Required action:
Repeat the line that contains "orange brick A3" exactly, along with each following line up to and including the last line of the entries.

[Coordinate-based change listings]

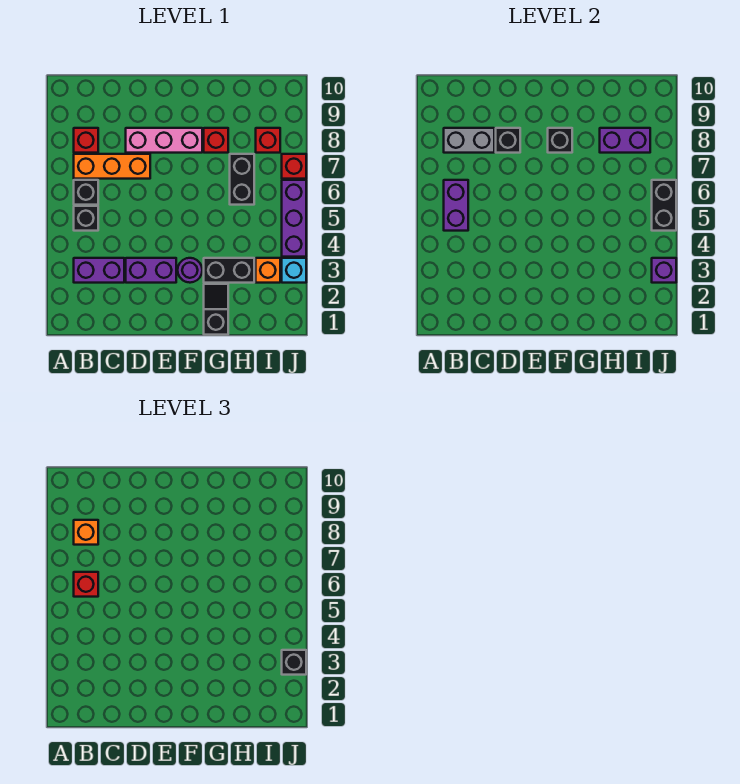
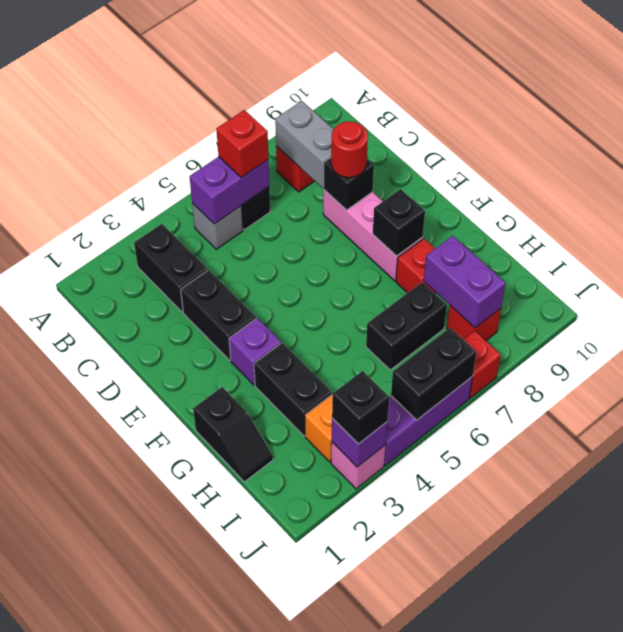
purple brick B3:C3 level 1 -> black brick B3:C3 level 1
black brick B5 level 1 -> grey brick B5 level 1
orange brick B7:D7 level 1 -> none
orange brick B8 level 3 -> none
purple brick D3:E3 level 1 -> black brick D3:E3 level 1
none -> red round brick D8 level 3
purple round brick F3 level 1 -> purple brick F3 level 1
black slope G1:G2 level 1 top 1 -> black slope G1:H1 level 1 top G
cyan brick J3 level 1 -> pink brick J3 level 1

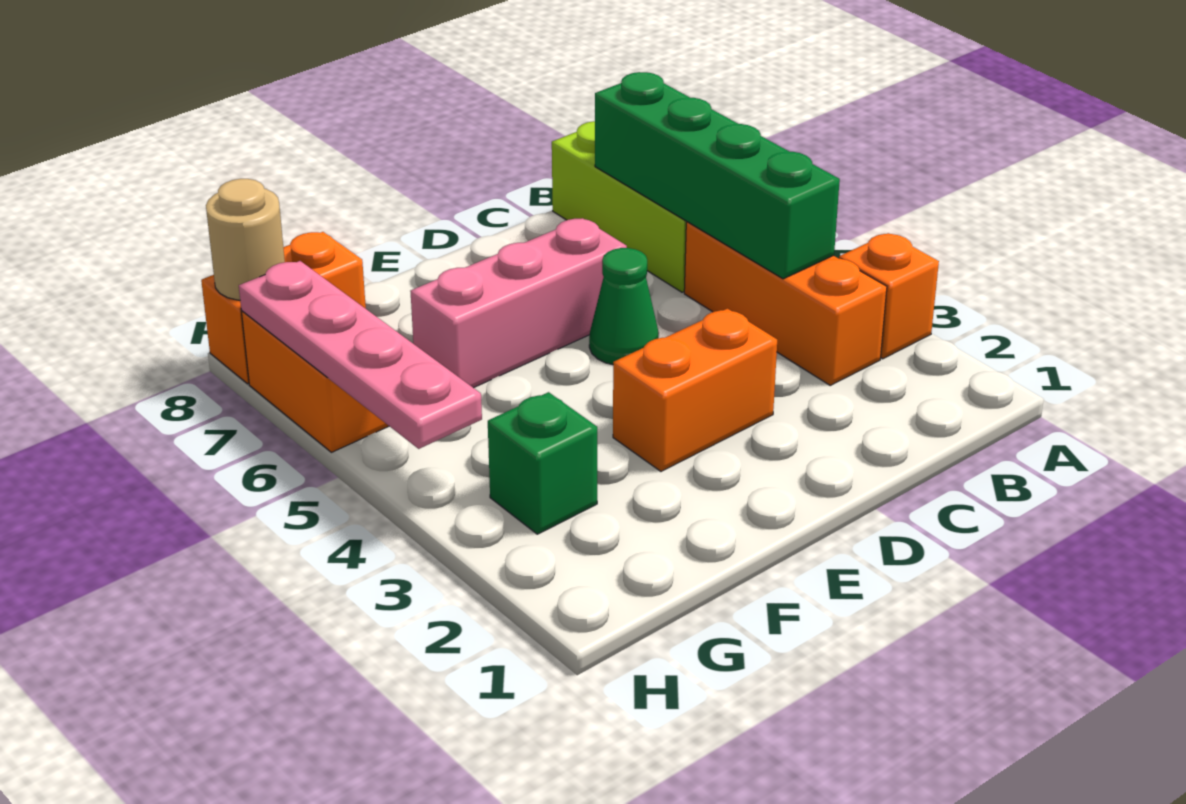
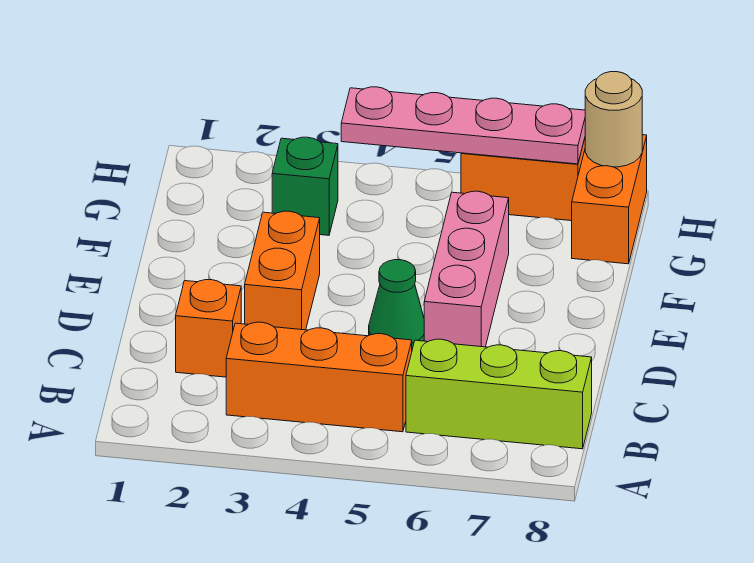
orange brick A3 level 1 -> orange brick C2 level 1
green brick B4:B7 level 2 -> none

Problem solution:
orange brick A3 level 1 -> orange brick C2 level 1
green brick B4:B7 level 2 -> none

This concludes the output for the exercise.